▸ Action item: For the listing below, return the line containing "C6: 3.3uF (plus", the line containing "R4: 22k (5V, GND) -> 22k (5V, SIG4)", and all lines in between, exactly as written and nothing else.

◆ ◆ ◆ ◆ ◆ ◆ ◆

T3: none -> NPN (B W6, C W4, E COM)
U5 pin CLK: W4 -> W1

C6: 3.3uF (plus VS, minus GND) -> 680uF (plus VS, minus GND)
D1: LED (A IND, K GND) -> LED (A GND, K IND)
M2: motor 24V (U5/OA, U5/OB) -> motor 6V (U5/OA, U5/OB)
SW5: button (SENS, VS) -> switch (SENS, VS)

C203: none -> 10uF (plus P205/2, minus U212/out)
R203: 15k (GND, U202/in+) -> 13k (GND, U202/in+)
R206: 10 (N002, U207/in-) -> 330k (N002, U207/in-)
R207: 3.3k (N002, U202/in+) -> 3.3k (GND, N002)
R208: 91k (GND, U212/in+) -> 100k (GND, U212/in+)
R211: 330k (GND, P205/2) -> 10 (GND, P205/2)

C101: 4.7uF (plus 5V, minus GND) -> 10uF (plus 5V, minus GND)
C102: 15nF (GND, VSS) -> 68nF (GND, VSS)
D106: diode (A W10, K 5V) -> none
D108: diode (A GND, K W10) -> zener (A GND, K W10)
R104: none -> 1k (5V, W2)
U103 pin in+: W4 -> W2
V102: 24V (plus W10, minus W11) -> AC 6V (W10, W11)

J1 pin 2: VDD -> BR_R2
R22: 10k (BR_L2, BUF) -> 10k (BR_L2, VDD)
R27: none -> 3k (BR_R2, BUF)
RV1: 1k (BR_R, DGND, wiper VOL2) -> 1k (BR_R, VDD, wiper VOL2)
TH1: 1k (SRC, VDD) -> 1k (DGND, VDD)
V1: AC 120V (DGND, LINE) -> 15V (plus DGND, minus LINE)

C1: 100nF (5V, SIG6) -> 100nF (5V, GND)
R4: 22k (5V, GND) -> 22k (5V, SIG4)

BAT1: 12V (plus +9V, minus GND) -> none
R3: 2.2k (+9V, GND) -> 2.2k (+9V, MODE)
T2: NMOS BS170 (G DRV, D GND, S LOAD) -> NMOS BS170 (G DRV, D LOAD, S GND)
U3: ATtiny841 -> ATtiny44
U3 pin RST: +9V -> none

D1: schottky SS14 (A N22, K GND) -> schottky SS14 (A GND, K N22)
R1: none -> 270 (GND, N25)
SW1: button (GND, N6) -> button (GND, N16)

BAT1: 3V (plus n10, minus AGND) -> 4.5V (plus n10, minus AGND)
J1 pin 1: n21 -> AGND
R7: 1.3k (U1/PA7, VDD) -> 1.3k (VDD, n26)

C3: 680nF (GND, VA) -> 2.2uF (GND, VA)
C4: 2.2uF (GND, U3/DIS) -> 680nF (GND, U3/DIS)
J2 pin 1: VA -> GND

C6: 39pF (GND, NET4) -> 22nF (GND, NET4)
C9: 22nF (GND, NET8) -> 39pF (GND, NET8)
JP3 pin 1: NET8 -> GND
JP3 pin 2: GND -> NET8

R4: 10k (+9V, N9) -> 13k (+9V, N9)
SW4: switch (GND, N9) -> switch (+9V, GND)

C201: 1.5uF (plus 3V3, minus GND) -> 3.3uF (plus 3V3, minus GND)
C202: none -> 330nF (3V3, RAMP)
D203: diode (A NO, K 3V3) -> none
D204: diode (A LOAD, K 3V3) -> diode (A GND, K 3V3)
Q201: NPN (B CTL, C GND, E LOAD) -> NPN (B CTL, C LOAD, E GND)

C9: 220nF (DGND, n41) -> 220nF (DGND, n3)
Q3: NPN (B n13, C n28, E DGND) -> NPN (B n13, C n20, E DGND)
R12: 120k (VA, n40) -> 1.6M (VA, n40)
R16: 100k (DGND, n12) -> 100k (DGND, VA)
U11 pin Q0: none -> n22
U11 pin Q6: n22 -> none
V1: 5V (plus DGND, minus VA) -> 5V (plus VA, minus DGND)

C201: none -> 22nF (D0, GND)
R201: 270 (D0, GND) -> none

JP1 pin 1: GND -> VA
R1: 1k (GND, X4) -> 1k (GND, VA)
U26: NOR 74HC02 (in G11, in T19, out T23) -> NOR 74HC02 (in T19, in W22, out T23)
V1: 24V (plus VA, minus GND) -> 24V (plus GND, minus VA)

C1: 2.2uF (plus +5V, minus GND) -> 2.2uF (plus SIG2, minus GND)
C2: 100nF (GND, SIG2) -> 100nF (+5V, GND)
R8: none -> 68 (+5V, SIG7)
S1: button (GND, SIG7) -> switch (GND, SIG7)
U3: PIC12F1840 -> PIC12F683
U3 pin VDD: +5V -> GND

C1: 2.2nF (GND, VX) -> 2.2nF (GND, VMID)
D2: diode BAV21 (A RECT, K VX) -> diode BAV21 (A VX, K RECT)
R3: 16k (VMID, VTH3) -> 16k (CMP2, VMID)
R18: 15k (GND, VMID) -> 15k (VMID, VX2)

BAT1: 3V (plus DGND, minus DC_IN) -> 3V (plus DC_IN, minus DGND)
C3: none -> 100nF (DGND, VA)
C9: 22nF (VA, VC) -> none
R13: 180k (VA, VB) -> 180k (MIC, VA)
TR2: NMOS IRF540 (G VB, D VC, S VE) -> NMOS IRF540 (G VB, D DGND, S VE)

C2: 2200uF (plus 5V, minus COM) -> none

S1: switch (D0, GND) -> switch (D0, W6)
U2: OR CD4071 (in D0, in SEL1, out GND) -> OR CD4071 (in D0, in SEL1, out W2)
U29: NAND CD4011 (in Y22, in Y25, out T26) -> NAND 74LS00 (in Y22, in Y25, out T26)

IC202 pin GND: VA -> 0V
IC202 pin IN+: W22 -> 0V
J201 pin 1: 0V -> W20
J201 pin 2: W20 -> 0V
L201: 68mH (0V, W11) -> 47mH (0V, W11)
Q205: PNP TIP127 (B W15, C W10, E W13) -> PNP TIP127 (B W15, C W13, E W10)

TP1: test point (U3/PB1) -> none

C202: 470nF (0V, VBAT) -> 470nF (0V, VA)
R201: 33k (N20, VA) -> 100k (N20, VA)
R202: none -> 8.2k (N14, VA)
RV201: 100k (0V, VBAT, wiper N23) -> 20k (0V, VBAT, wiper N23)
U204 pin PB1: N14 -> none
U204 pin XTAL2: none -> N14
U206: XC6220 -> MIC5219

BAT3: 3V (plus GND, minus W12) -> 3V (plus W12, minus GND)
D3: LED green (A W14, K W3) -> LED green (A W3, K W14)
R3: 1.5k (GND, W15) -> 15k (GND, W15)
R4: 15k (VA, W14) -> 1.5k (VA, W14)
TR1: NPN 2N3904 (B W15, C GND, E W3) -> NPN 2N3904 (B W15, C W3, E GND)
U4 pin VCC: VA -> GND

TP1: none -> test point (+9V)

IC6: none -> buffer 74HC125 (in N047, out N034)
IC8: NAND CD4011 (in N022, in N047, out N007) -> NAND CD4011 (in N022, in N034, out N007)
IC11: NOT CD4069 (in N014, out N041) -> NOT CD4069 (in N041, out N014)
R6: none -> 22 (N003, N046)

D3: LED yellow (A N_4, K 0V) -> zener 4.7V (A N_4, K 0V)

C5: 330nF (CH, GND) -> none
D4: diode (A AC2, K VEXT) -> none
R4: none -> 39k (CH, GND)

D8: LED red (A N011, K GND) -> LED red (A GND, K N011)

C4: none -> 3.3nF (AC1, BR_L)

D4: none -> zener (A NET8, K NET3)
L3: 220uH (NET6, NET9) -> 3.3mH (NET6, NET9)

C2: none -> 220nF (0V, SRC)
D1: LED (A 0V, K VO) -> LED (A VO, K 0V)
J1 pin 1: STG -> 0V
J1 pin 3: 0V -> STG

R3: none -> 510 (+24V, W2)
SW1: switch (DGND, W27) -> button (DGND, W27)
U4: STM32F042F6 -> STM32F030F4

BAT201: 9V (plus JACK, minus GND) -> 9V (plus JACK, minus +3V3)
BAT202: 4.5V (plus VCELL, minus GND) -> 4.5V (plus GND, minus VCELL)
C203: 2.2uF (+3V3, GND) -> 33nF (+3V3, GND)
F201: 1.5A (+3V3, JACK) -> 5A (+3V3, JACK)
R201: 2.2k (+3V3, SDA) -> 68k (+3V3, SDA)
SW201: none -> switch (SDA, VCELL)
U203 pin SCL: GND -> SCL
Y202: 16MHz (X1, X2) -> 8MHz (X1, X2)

◆ ◆ ◆ ◆ ◆ ◆ ◆

▸ Exercise output:
C6: 3.3uF (plus VS, minus GND) -> 680uF (plus VS, minus GND)
D1: LED (A IND, K GND) -> LED (A GND, K IND)
M2: motor 24V (U5/OA, U5/OB) -> motor 6V (U5/OA, U5/OB)
SW5: button (SENS, VS) -> switch (SENS, VS)

C203: none -> 10uF (plus P205/2, minus U212/out)
R203: 15k (GND, U202/in+) -> 13k (GND, U202/in+)
R206: 10 (N002, U207/in-) -> 330k (N002, U207/in-)
R207: 3.3k (N002, U202/in+) -> 3.3k (GND, N002)
R208: 91k (GND, U212/in+) -> 100k (GND, U212/in+)
R211: 330k (GND, P205/2) -> 10 (GND, P205/2)

C101: 4.7uF (plus 5V, minus GND) -> 10uF (plus 5V, minus GND)
C102: 15nF (GND, VSS) -> 68nF (GND, VSS)
D106: diode (A W10, K 5V) -> none
D108: diode (A GND, K W10) -> zener (A GND, K W10)
R104: none -> 1k (5V, W2)
U103 pin in+: W4 -> W2
V102: 24V (plus W10, minus W11) -> AC 6V (W10, W11)

J1 pin 2: VDD -> BR_R2
R22: 10k (BR_L2, BUF) -> 10k (BR_L2, VDD)
R27: none -> 3k (BR_R2, BUF)
RV1: 1k (BR_R, DGND, wiper VOL2) -> 1k (BR_R, VDD, wiper VOL2)
TH1: 1k (SRC, VDD) -> 1k (DGND, VDD)
V1: AC 120V (DGND, LINE) -> 15V (plus DGND, minus LINE)

C1: 100nF (5V, SIG6) -> 100nF (5V, GND)
R4: 22k (5V, GND) -> 22k (5V, SIG4)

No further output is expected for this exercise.